● Work request
Produce a word-for-word copy of the listing below without its pictures.

======== Given entries

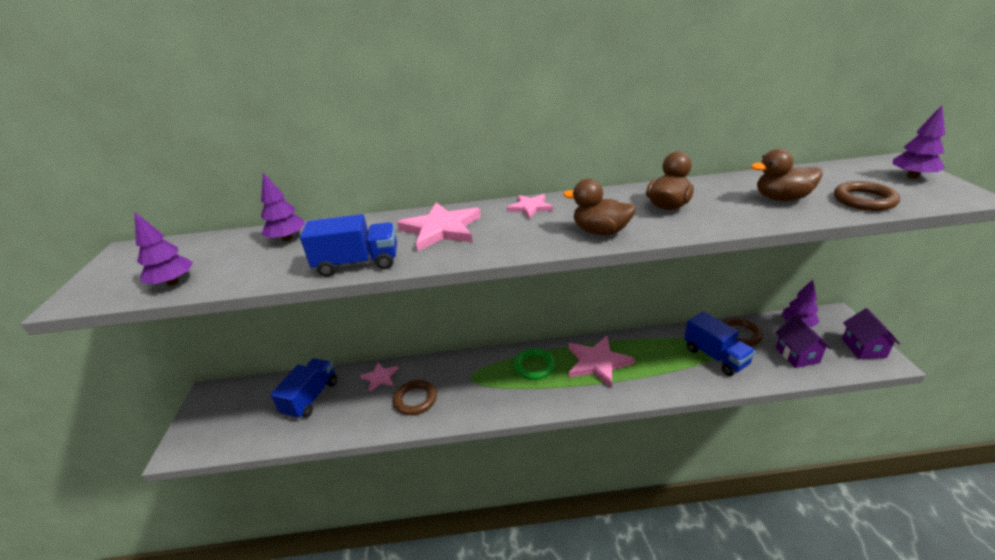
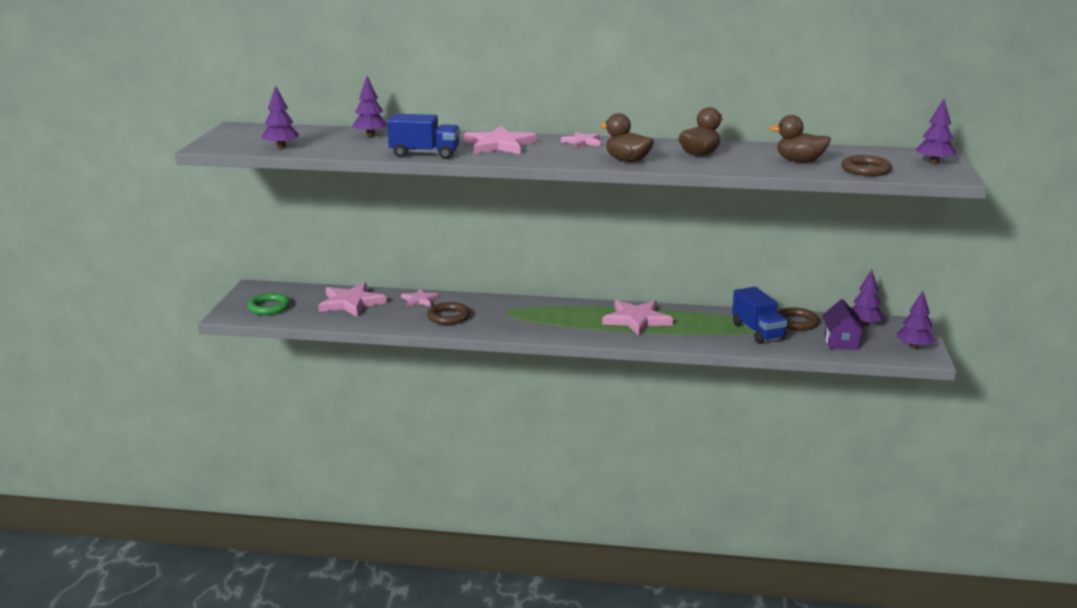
camera: 10 degrees right, 10 degrees down
(311, 398) = (351, 303): blue truck -> pink star
(534, 366) = (572, 313): green ring -> green ring (269, 307)
(863, 348) = (914, 347): purple house -> purple tree

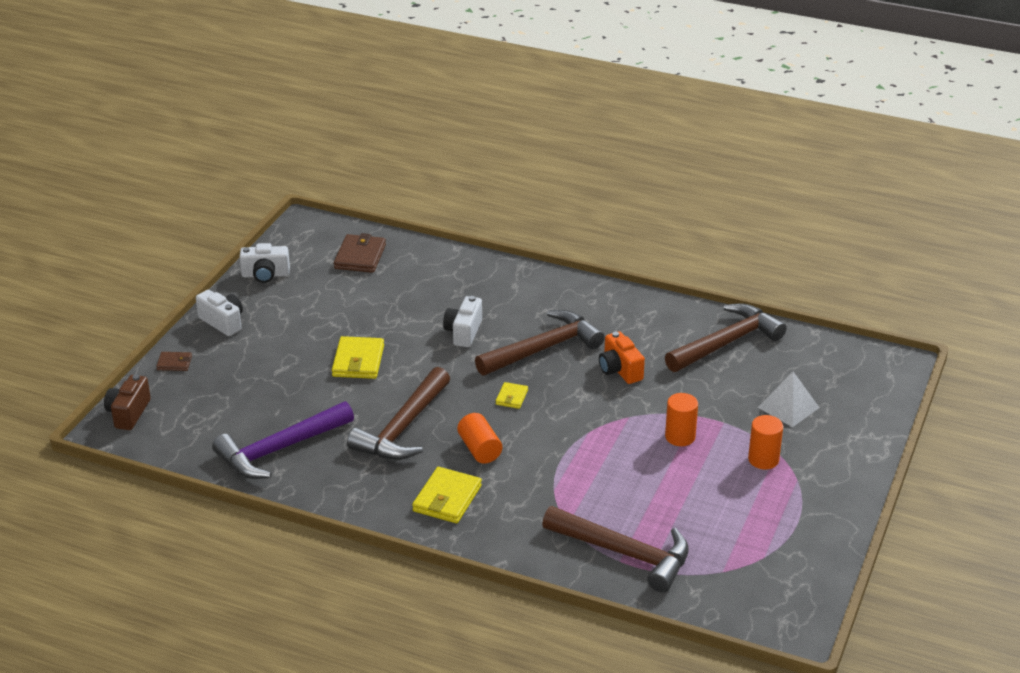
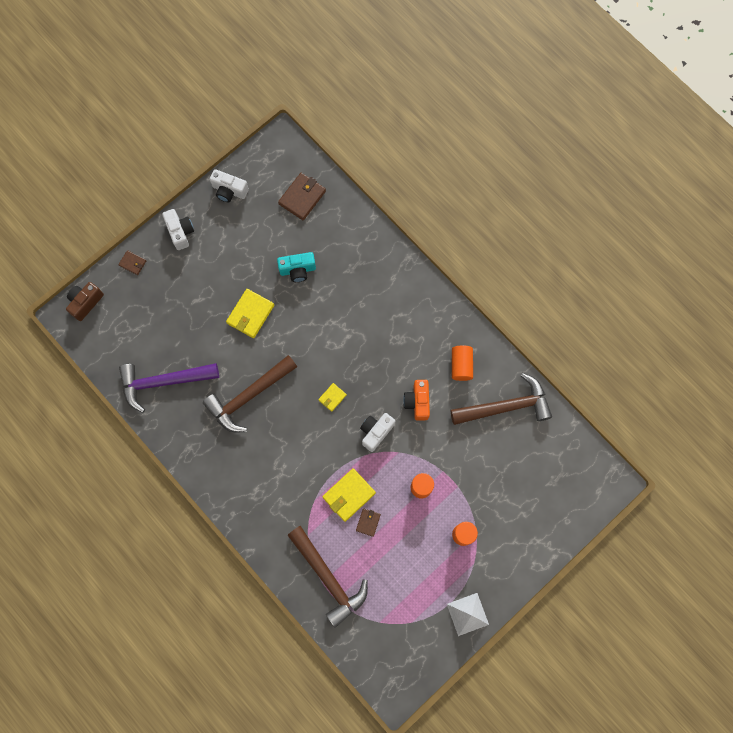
camera: 25 degrees right, 40 degrees up
(394, 311) = (297, 270): none -> turquoise camera
(447, 498) = (245, 477): yellow wallet -> yellow wallet (349, 495)
(463, 332) = (333, 314): white camera -> white camera (376, 432)
(479, 449) = (287, 440): orange cylinder -> orange cylinder (461, 365)
(543, 348) = (378, 356): brown hammer -> none
(637, 487) = (368, 522): none -> brown wallet
(788, 407) = (509, 492): white pyramid -> white pyramid (467, 614)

================

● Written reply
camera: 10 degrees right, 10 degrees down
(311, 398) = (351, 303): blue truck -> pink star
(534, 366) = (572, 313): green ring -> green ring (269, 307)
(863, 348) = (914, 347): purple house -> purple tree

camera: 25 degrees right, 40 degrees up
(394, 311) = (297, 270): none -> turquoise camera
(447, 498) = (245, 477): yellow wallet -> yellow wallet (349, 495)
(463, 332) = (333, 314): white camera -> white camera (376, 432)
(479, 449) = (287, 440): orange cylinder -> orange cylinder (461, 365)
(543, 348) = (378, 356): brown hammer -> none
(637, 487) = (368, 522): none -> brown wallet
(788, 407) = (509, 492): white pyramid -> white pyramid (467, 614)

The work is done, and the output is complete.